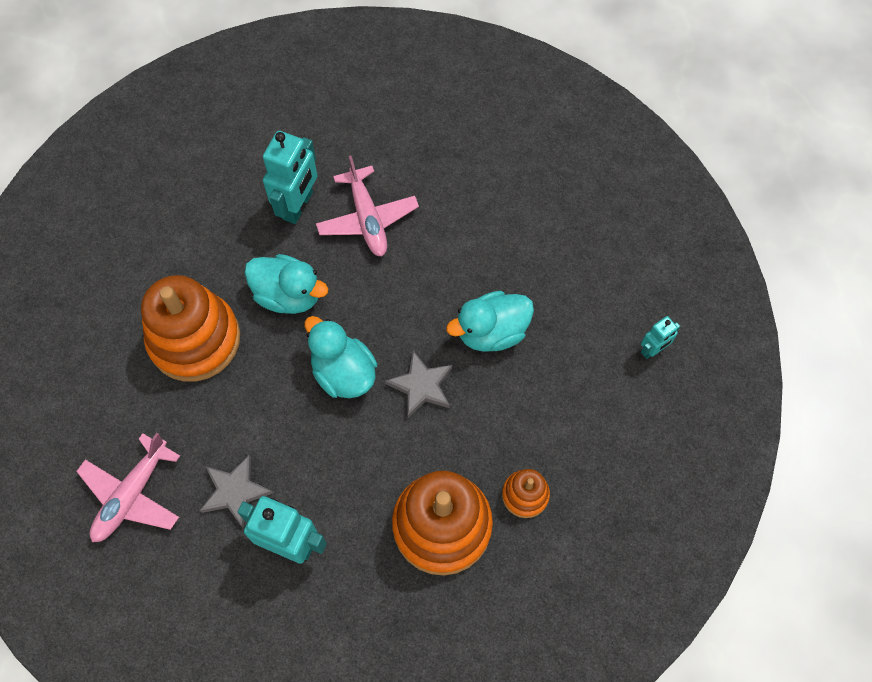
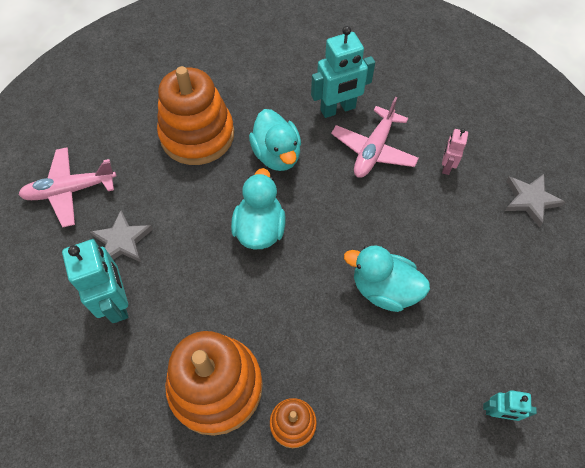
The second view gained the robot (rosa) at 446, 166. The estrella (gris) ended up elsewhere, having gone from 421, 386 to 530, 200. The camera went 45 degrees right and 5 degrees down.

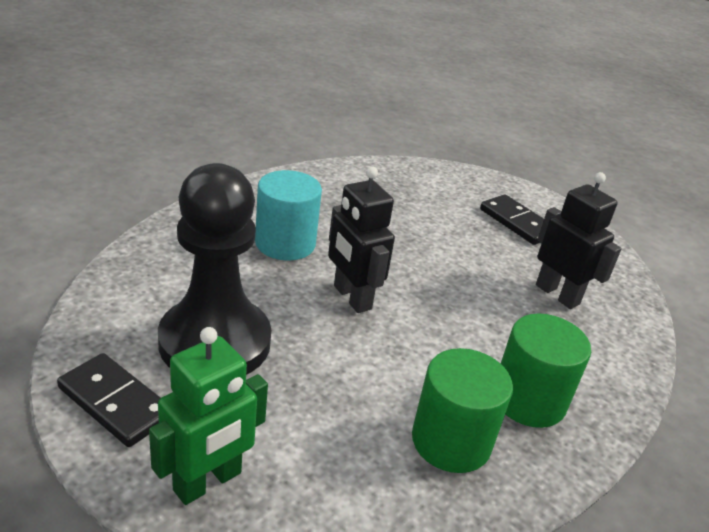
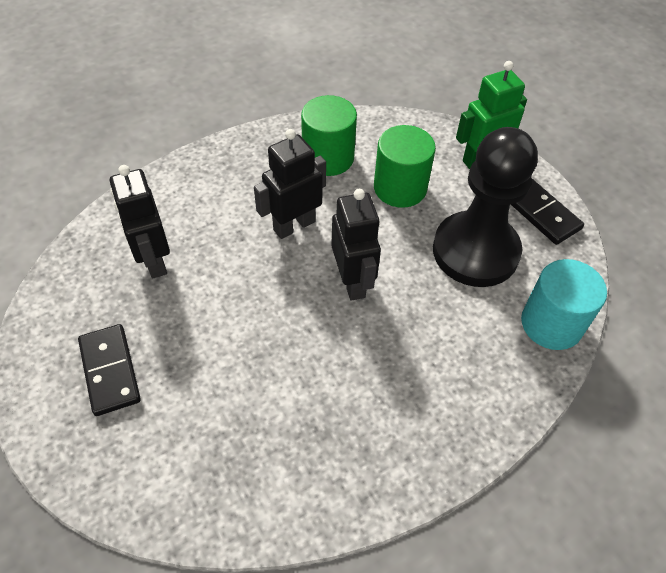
The second view gained the robot (negro) at 294, 225. The cilindro (verde) ended up elsewhere, having gone from 528, 400 to 400, 188. The cilindro (turquesa) ended up elsewhere, having gone from 285, 243 to 551, 324. The camera went 160 degrees left and 20 degrees up.

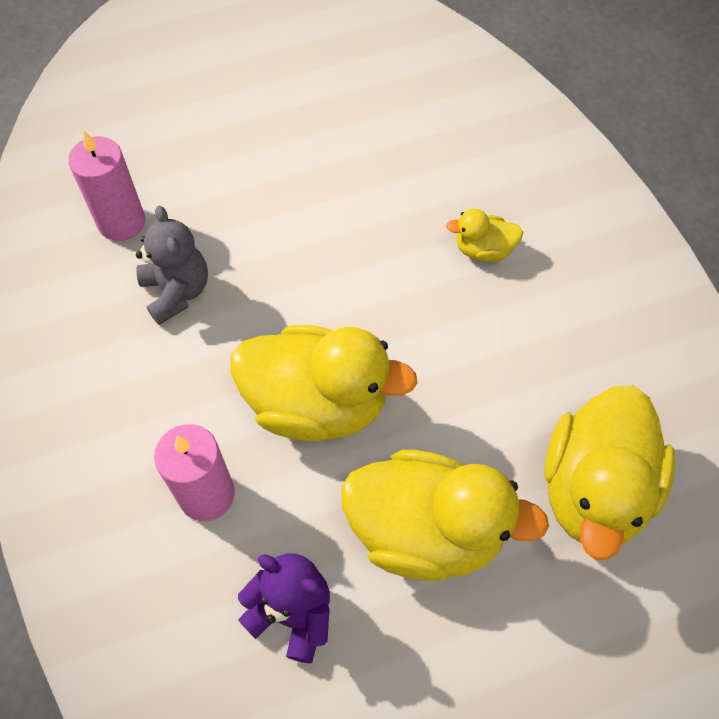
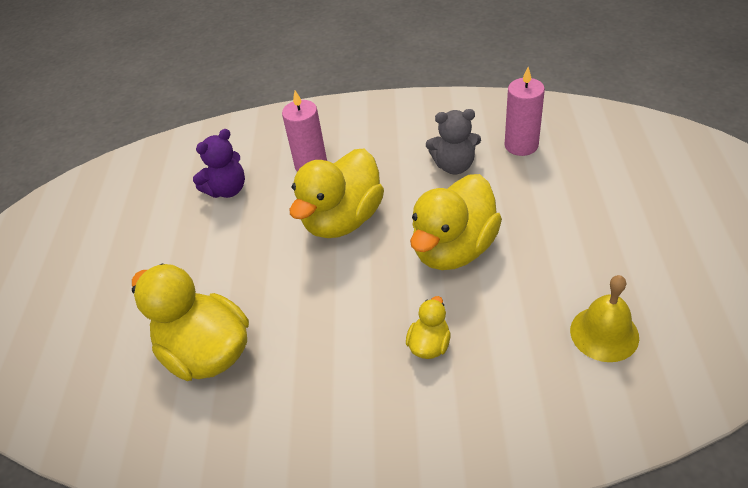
The pato (amarillo) ended up elsewhere, having gone from 426, 530 to 454, 249. The second view gained the campana (amarillo) at 604, 333. The camera went 115 degrees right and 15 degrees down.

* _WORK REQUEST_: Repeat the data in full and exactly. Omit pictures.

* _SOLUTION FOR THIS TASK_:
The second view gained the robot (rosa) at 446, 166. The estrella (gris) ended up elsewhere, having gone from 421, 386 to 530, 200. The camera went 45 degrees right and 5 degrees down.

The second view gained the robot (negro) at 294, 225. The cilindro (verde) ended up elsewhere, having gone from 528, 400 to 400, 188. The cilindro (turquesa) ended up elsewhere, having gone from 285, 243 to 551, 324. The camera went 160 degrees left and 20 degrees up.

The pato (amarillo) ended up elsewhere, having gone from 426, 530 to 454, 249. The second view gained the campana (amarillo) at 604, 333. The camera went 115 degrees right and 15 degrees down.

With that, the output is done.